Records from a dataset:
────────────────

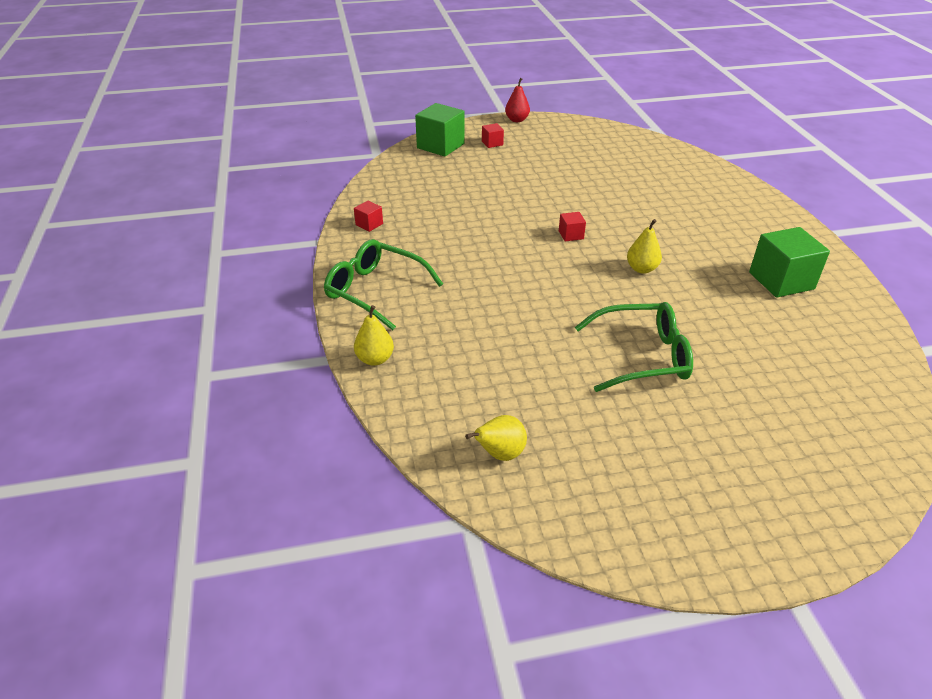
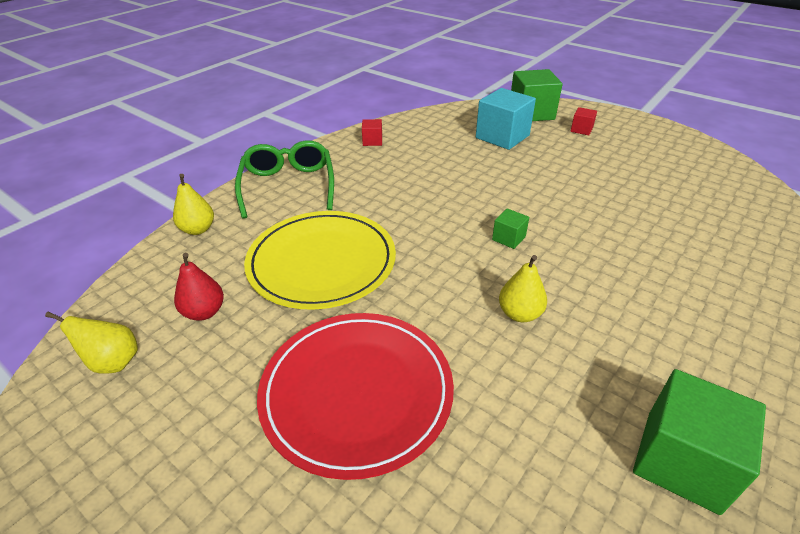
camera: 50 degrees right, 0 degrees up
(453, 173) = (502, 137): none -> turquoise cube
(501, 317) = (322, 262): none -> yellow plate
(517, 120) = (642, 121): red pear -> red pear (204, 312)
(571, 235) = (508, 238): red cube -> green cube
(642, 356) = (357, 392): green glasses -> red plate

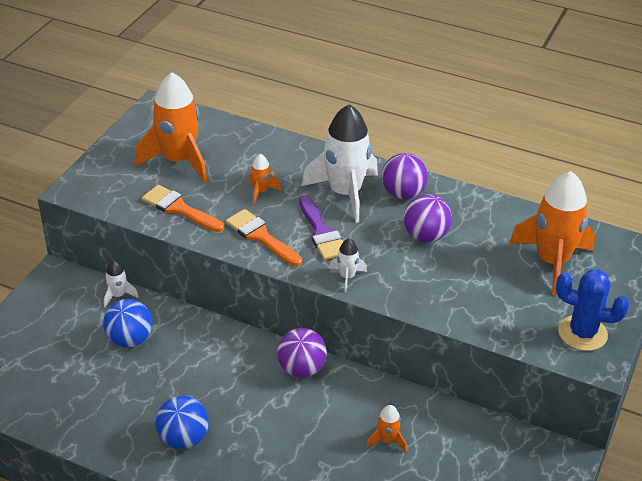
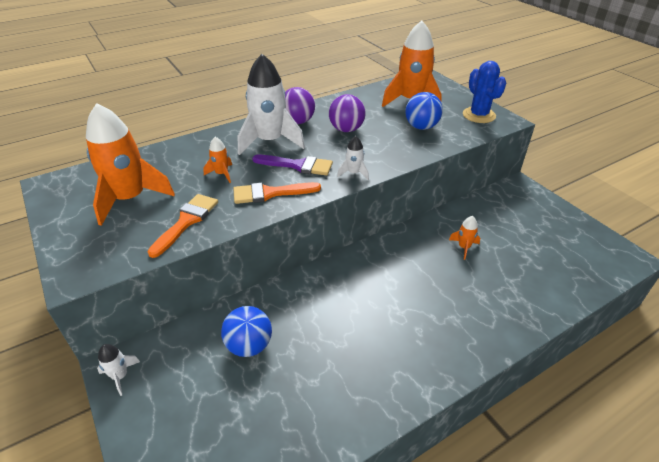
camera: 55 degrees left, 0 degrees up
(118, 295) = (190, 330): white rocket -> white rocket (120, 376)
(179, 208) = (186, 221): orange brush -> orange brush turned 135 degrees clockwise
(183, 439) = (390, 359): blue ball -> blue ball (421, 127)
(301, 369) = (369, 258): purple ball -> none
(582, 333) = (479, 115): blue cactus -> blue cactus turned 75 degrees counterclockwise

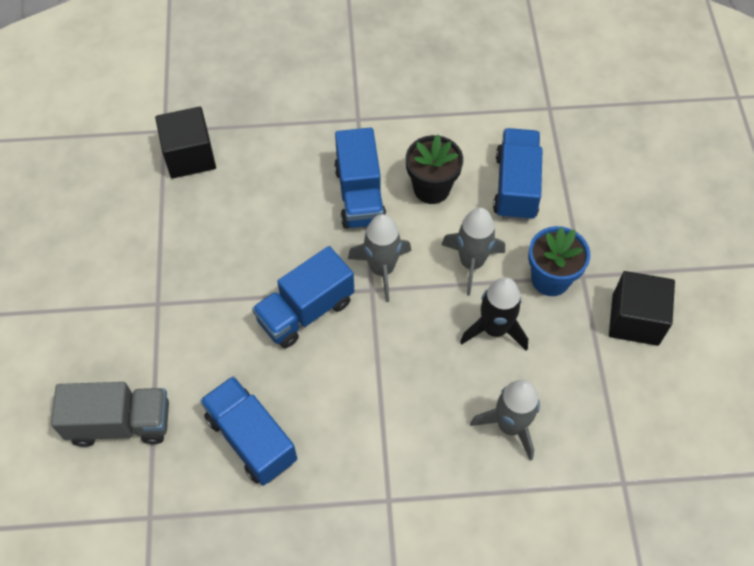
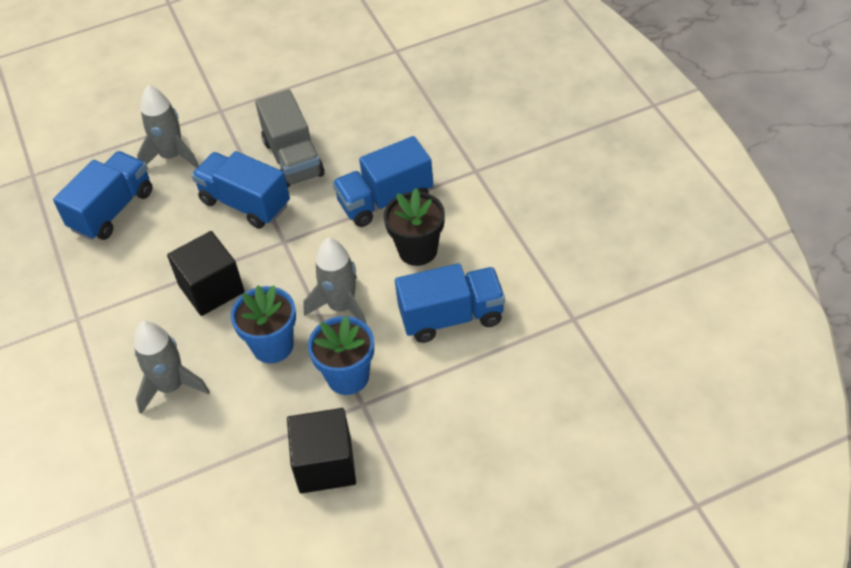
camera: 75 degrees right, 10 degrees down
(120, 423) = (107, 129): grey truck -> grey truck (293, 158)
(190, 156) = (376, 75): black cube -> black cube (211, 289)
(382, 269) = (308, 242): grey rocket -> grey rocket (172, 156)
(494, 329) = (272, 346): black rocket -> blue flower pot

────────────────

> **Written task**: Return only those lines of the records that contain the string "rocket".

> **Solution**:
(118, 295) = (190, 330): white rocket -> white rocket (120, 376)
(382, 269) = (308, 242): grey rocket -> grey rocket (172, 156)
(494, 329) = (272, 346): black rocket -> blue flower pot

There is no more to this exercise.